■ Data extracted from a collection
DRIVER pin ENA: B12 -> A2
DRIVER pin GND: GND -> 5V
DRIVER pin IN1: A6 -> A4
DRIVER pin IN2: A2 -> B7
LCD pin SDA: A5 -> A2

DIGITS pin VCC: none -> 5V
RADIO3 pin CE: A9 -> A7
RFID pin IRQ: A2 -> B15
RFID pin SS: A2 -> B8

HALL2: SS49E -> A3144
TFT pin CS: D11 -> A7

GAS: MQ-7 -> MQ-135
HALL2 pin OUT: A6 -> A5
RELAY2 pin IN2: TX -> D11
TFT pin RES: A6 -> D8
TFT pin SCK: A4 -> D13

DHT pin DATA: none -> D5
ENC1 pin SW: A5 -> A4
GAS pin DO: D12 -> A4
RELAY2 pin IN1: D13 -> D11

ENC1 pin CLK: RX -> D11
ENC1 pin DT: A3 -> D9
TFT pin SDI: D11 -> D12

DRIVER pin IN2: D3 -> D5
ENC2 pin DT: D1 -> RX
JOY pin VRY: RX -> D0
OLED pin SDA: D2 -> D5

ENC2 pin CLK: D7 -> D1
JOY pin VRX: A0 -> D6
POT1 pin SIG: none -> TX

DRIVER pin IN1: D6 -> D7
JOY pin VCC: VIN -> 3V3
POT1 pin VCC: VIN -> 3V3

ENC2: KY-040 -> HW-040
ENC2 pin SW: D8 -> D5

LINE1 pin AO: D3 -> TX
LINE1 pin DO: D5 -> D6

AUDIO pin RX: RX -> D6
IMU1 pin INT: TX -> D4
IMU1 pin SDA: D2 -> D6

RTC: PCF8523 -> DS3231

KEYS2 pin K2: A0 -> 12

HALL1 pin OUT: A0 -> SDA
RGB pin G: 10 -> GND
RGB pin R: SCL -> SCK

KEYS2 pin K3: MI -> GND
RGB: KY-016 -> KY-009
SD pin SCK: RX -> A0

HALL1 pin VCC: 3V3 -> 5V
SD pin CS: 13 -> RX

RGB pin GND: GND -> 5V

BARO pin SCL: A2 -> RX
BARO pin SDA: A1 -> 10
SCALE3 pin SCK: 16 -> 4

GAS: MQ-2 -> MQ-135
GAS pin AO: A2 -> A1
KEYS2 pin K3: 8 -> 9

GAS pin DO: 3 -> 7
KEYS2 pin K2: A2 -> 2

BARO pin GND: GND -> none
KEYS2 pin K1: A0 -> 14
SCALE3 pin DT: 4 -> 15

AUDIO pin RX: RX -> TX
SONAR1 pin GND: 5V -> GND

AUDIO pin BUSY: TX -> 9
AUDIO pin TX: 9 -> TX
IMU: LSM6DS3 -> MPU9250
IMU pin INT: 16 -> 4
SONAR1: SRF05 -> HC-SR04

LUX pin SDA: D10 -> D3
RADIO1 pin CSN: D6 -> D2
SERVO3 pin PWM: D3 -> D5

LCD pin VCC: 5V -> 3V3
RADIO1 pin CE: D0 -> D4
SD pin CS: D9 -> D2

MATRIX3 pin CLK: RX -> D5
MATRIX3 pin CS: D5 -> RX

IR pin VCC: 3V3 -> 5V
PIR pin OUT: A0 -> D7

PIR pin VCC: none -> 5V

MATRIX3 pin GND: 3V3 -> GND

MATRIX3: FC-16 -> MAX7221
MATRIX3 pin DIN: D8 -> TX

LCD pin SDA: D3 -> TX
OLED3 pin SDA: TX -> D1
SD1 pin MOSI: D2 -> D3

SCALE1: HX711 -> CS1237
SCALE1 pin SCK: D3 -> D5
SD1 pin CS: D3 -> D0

■ Task to carry out
The records above are to be restated word for word.

■ Answer space
DRIVER pin ENA: B12 -> A2
DRIVER pin GND: GND -> 5V
DRIVER pin IN1: A6 -> A4
DRIVER pin IN2: A2 -> B7
LCD pin SDA: A5 -> A2

DIGITS pin VCC: none -> 5V
RADIO3 pin CE: A9 -> A7
RFID pin IRQ: A2 -> B15
RFID pin SS: A2 -> B8

HALL2: SS49E -> A3144
TFT pin CS: D11 -> A7

GAS: MQ-7 -> MQ-135
HALL2 pin OUT: A6 -> A5
RELAY2 pin IN2: TX -> D11
TFT pin RES: A6 -> D8
TFT pin SCK: A4 -> D13

DHT pin DATA: none -> D5
ENC1 pin SW: A5 -> A4
GAS pin DO: D12 -> A4
RELAY2 pin IN1: D13 -> D11

ENC1 pin CLK: RX -> D11
ENC1 pin DT: A3 -> D9
TFT pin SDI: D11 -> D12

DRIVER pin IN2: D3 -> D5
ENC2 pin DT: D1 -> RX
JOY pin VRY: RX -> D0
OLED pin SDA: D2 -> D5

ENC2 pin CLK: D7 -> D1
JOY pin VRX: A0 -> D6
POT1 pin SIG: none -> TX

DRIVER pin IN1: D6 -> D7
JOY pin VCC: VIN -> 3V3
POT1 pin VCC: VIN -> 3V3

ENC2: KY-040 -> HW-040
ENC2 pin SW: D8 -> D5

LINE1 pin AO: D3 -> TX
LINE1 pin DO: D5 -> D6

AUDIO pin RX: RX -> D6
IMU1 pin INT: TX -> D4
IMU1 pin SDA: D2 -> D6

RTC: PCF8523 -> DS3231

KEYS2 pin K2: A0 -> 12

HALL1 pin OUT: A0 -> SDA
RGB pin G: 10 -> GND
RGB pin R: SCL -> SCK

KEYS2 pin K3: MI -> GND
RGB: KY-016 -> KY-009
SD pin SCK: RX -> A0

HALL1 pin VCC: 3V3 -> 5V
SD pin CS: 13 -> RX

RGB pin GND: GND -> 5V

BARO pin SCL: A2 -> RX
BARO pin SDA: A1 -> 10
SCALE3 pin SCK: 16 -> 4

GAS: MQ-2 -> MQ-135
GAS pin AO: A2 -> A1
KEYS2 pin K3: 8 -> 9

GAS pin DO: 3 -> 7
KEYS2 pin K2: A2 -> 2

BARO pin GND: GND -> none
KEYS2 pin K1: A0 -> 14
SCALE3 pin DT: 4 -> 15

AUDIO pin RX: RX -> TX
SONAR1 pin GND: 5V -> GND

AUDIO pin BUSY: TX -> 9
AUDIO pin TX: 9 -> TX
IMU: LSM6DS3 -> MPU9250
IMU pin INT: 16 -> 4
SONAR1: SRF05 -> HC-SR04

LUX pin SDA: D10 -> D3
RADIO1 pin CSN: D6 -> D2
SERVO3 pin PWM: D3 -> D5

LCD pin VCC: 5V -> 3V3
RADIO1 pin CE: D0 -> D4
SD pin CS: D9 -> D2

MATRIX3 pin CLK: RX -> D5
MATRIX3 pin CS: D5 -> RX

IR pin VCC: 3V3 -> 5V
PIR pin OUT: A0 -> D7

PIR pin VCC: none -> 5V

MATRIX3 pin GND: 3V3 -> GND

MATRIX3: FC-16 -> MAX7221
MATRIX3 pin DIN: D8 -> TX

LCD pin SDA: D3 -> TX
OLED3 pin SDA: TX -> D1
SD1 pin MOSI: D2 -> D3

SCALE1: HX711 -> CS1237
SCALE1 pin SCK: D3 -> D5
SD1 pin CS: D3 -> D0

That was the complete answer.